| WHAT THE TASK ASKS |
Nothing but the lines below from the one holding "(73, 255) = (325, 388): orange" up to and including the one holding "(460, 188) = (329, 167): none -> pink rocket" should be copied, exactly and without pictures.

| DATA |
----------------------------------------

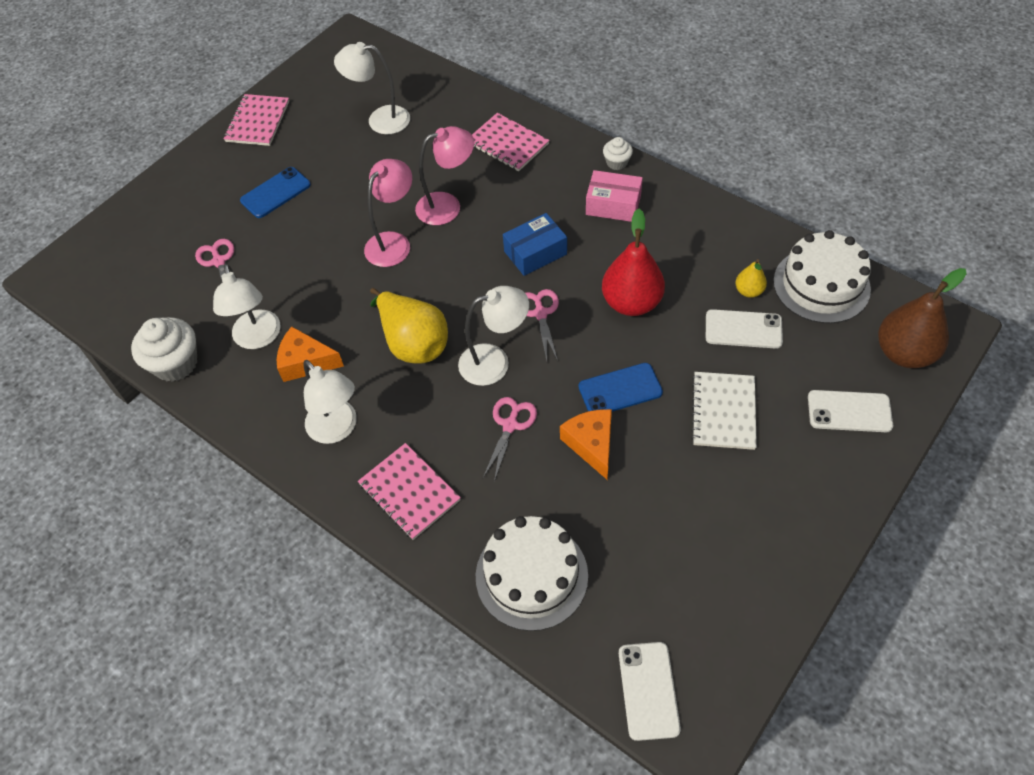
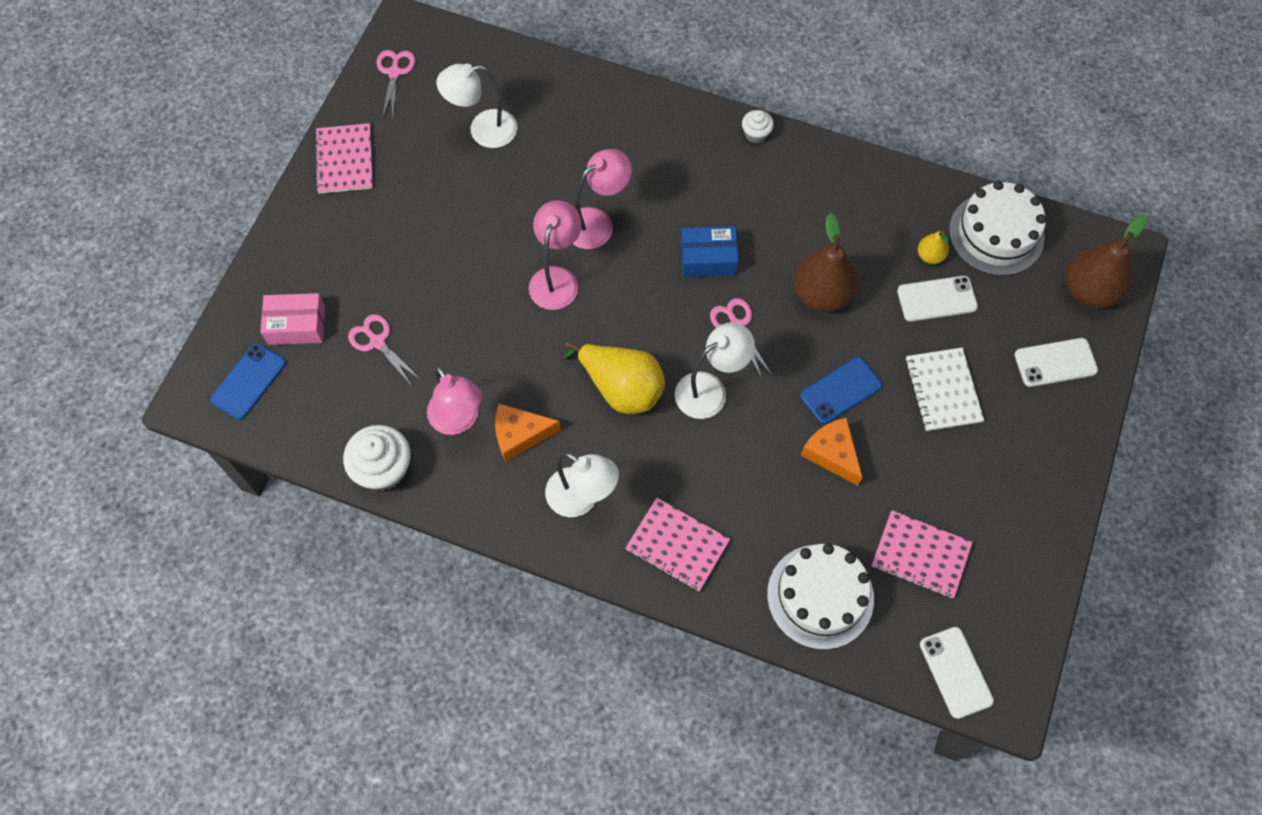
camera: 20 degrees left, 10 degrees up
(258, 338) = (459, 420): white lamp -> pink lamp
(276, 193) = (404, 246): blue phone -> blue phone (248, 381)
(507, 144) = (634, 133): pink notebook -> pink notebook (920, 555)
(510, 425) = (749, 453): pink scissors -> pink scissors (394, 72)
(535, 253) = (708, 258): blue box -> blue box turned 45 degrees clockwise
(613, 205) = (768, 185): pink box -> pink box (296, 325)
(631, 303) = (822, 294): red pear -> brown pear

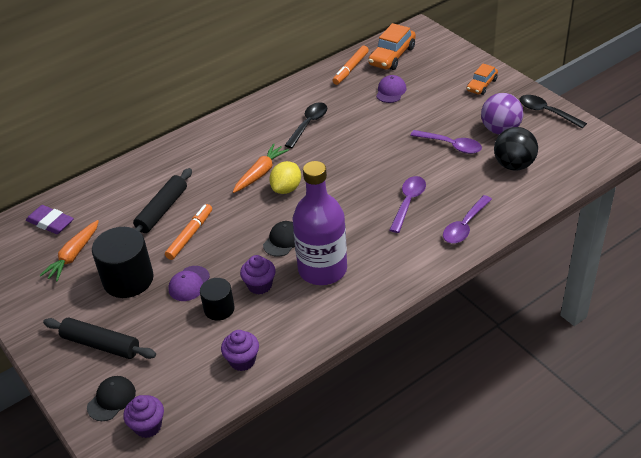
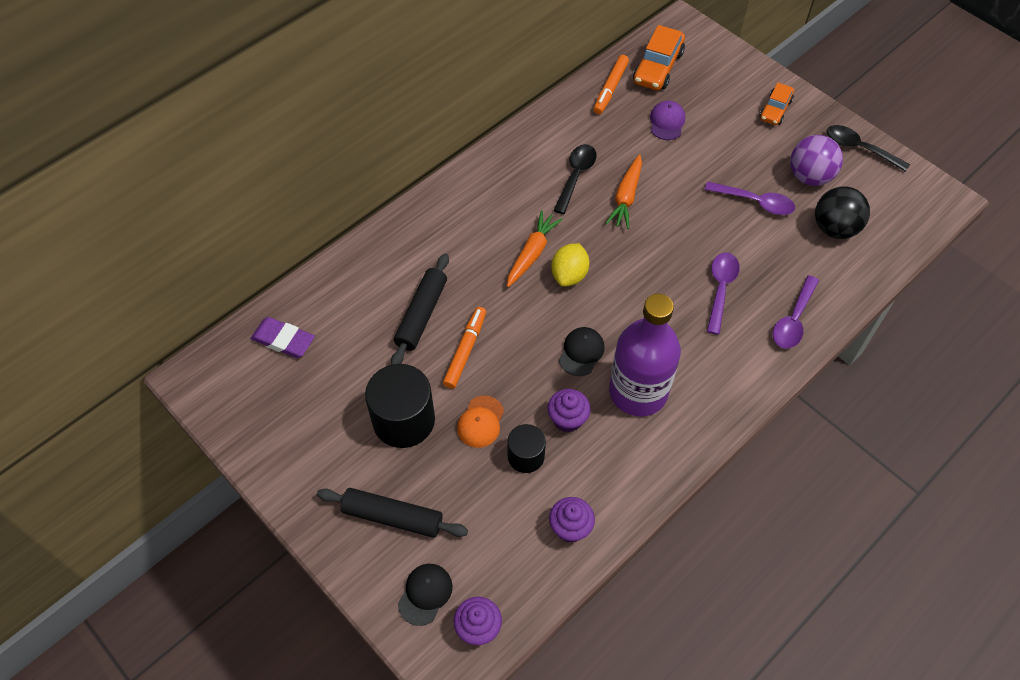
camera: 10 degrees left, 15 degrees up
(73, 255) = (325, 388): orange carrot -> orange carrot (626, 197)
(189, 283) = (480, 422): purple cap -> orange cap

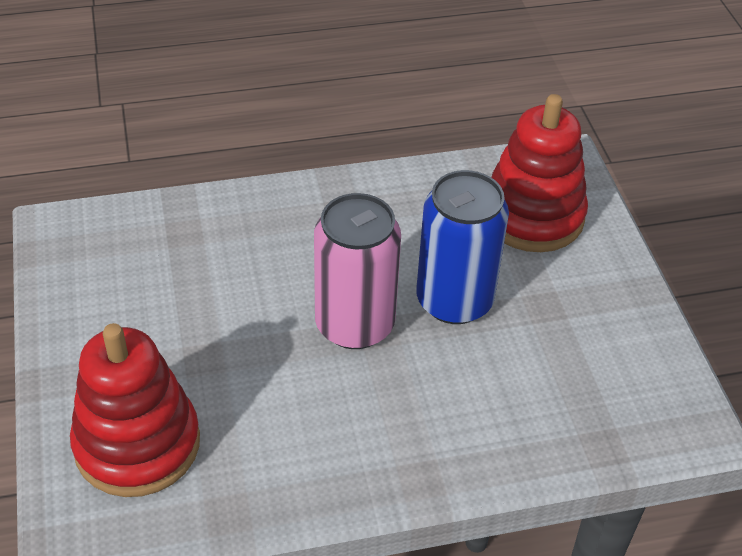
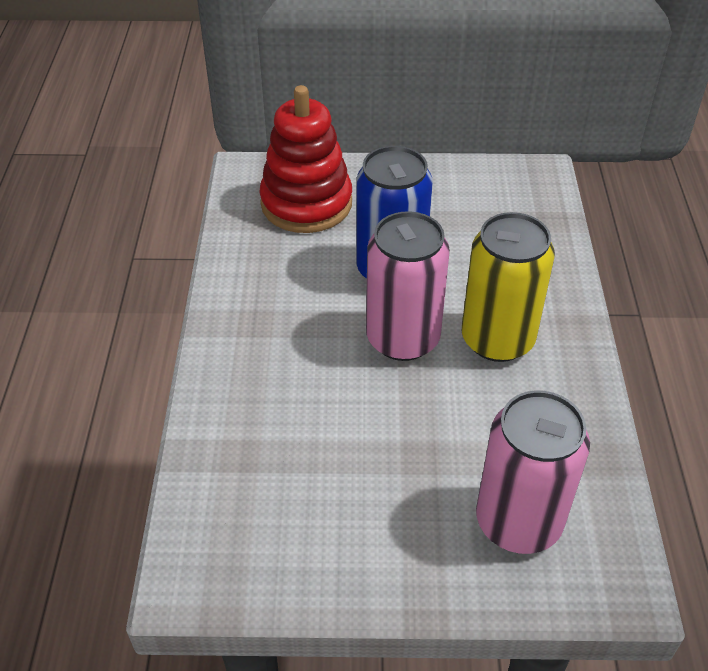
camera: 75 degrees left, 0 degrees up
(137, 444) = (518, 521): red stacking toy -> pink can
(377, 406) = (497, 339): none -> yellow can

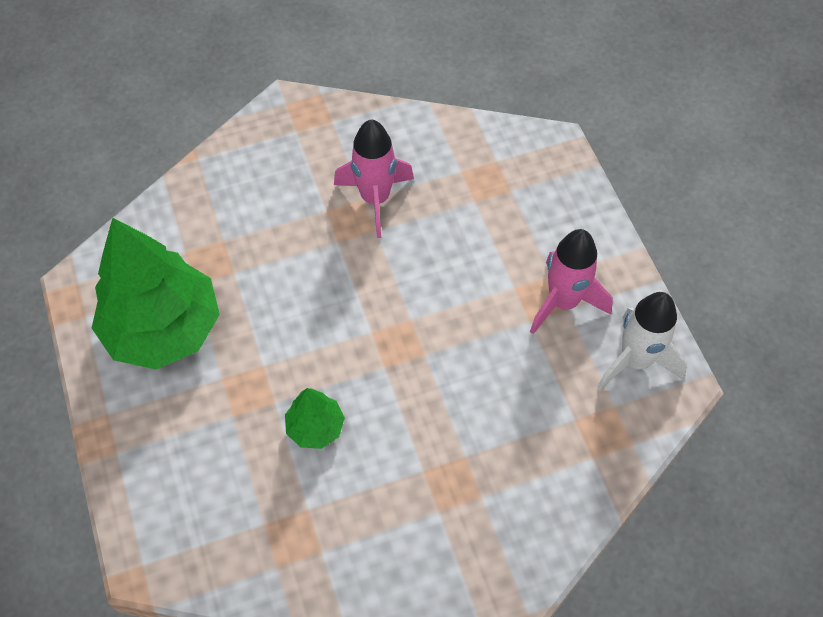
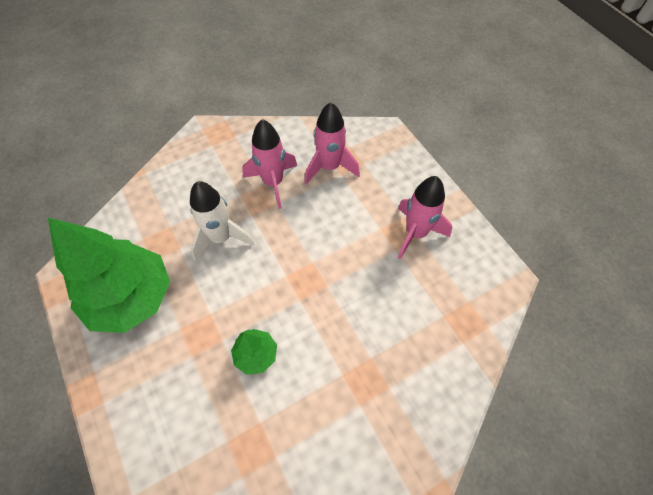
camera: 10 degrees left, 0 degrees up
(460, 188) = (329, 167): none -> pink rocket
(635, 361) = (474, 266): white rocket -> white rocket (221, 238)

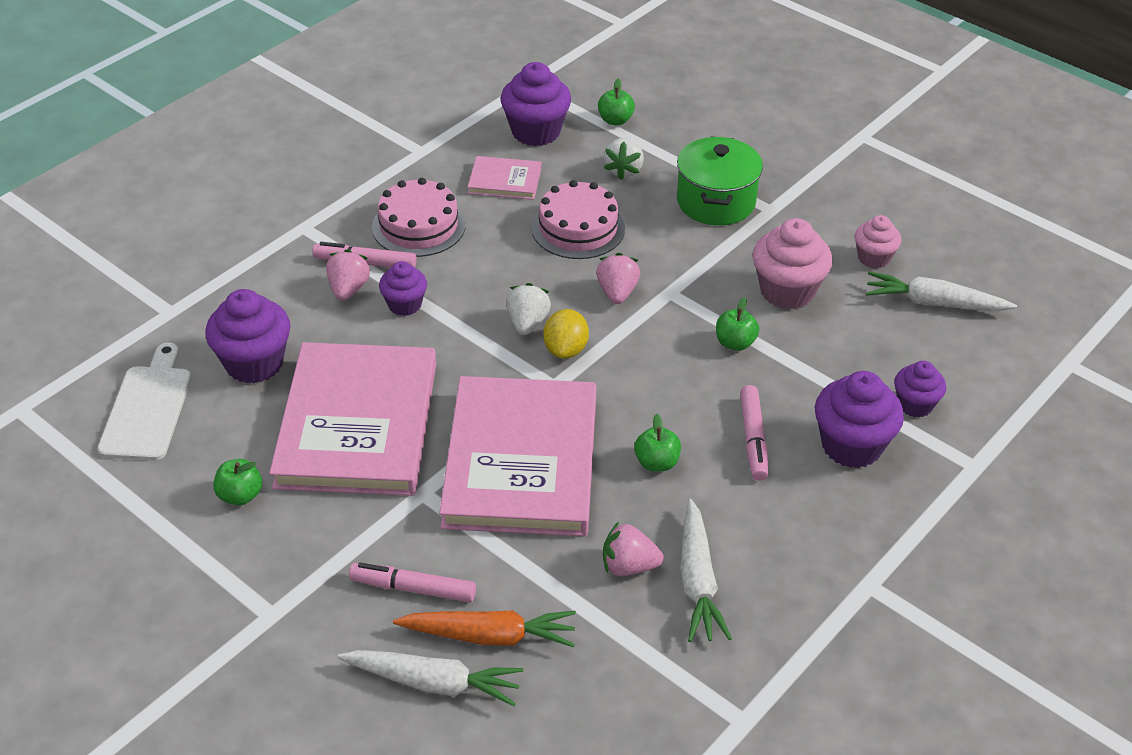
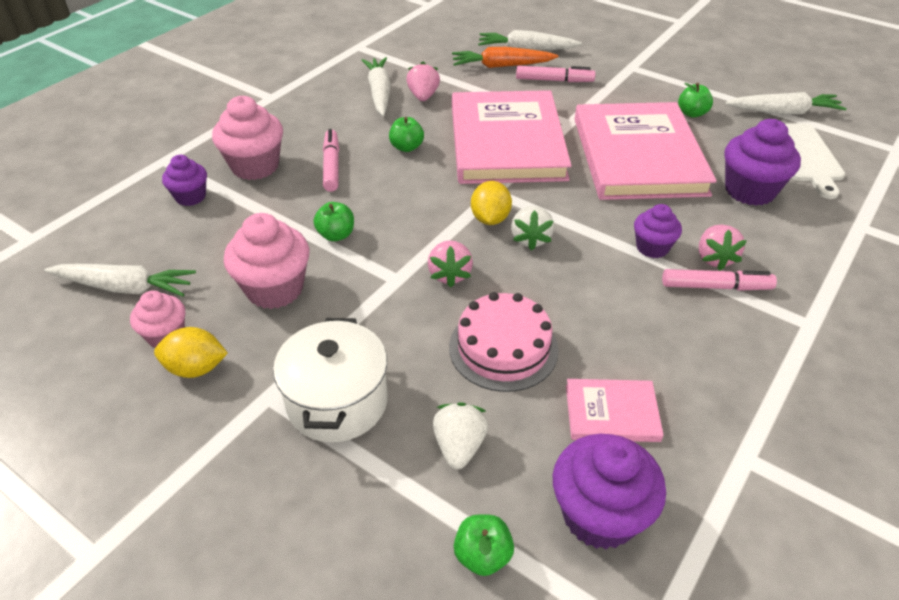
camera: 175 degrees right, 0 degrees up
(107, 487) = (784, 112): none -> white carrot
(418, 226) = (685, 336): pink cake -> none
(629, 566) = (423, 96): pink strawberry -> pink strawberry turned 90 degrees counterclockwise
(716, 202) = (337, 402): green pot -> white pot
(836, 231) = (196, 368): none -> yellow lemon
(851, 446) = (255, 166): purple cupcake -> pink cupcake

----------------------------------------

| ANSWER SECTION |
(73, 255) = (325, 388): orange carrot -> orange carrot (626, 197)
(189, 283) = (480, 422): purple cap -> orange cap

camera: 75 degrees left, 0 degrees up
(137, 444) = (518, 521): red stacking toy -> pink can
(377, 406) = (497, 339): none -> yellow can

camera: 10 degrees left, 0 degrees up
(460, 188) = (329, 167): none -> pink rocket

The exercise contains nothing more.